Problem details: Within the entries below, how many lines carry the word "degrees"? State the number and stop.

[Spatial object tracking data]
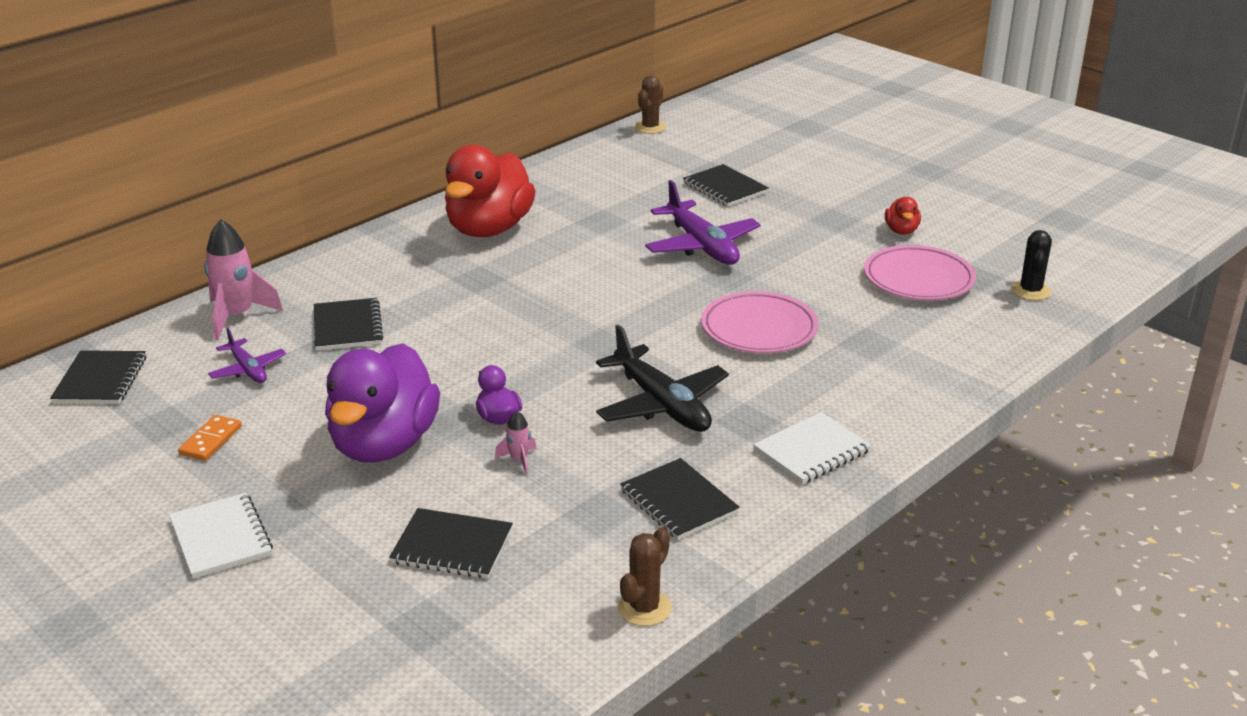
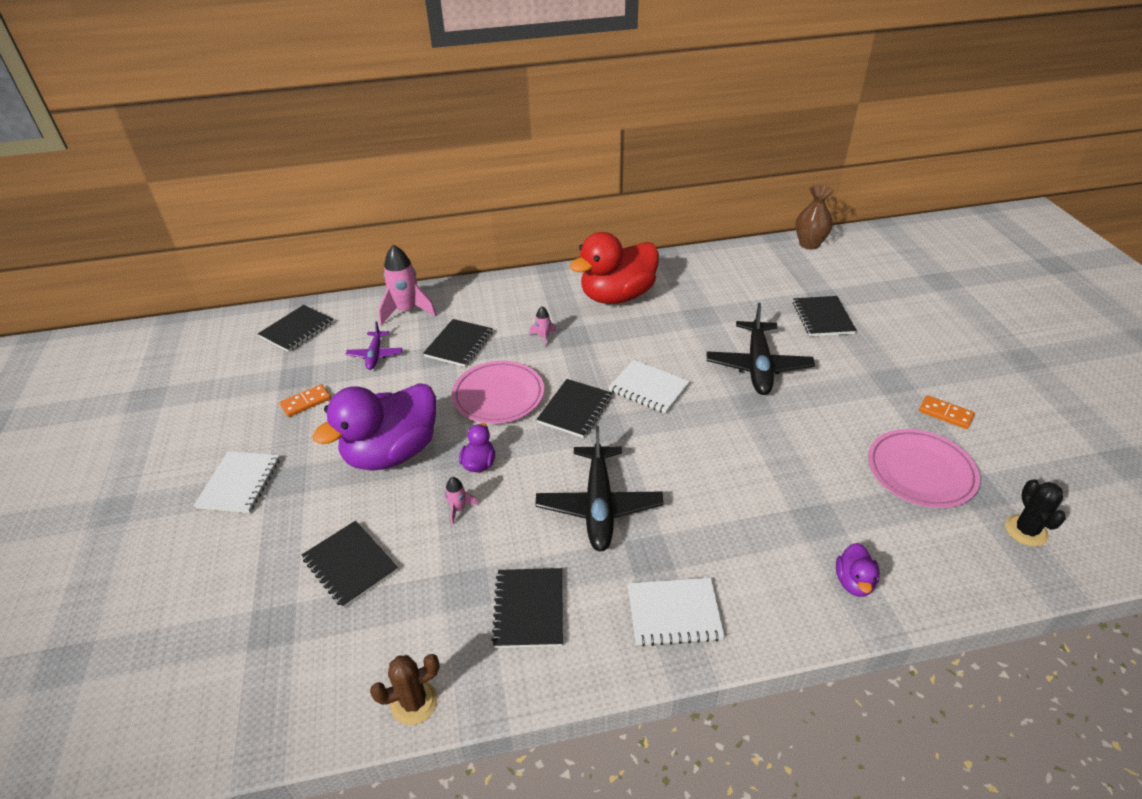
camera: 35 degrees right, 10 degrees up
brown cactus [635,76,666,134] -> brown vase [796,185,833,249]
purple plane [645,180,761,265] -> black plane [707,303,815,395]
pink plate [701,291,819,353] -> pink plate moved to [452,361,544,424]
red duck [885,197,921,235] -> orange domino [919,395,975,429]
black cactus [1011,230,1052,300] -> black cactus turned 45 degrees counterclockwise [1005,479,1066,547]
none -> pink rocket [529,306,557,347]
none -> black notebook [536,379,612,438]
none -> white notebook [609,360,690,414]
none -> purple duck [836,543,880,597]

Answer box: 2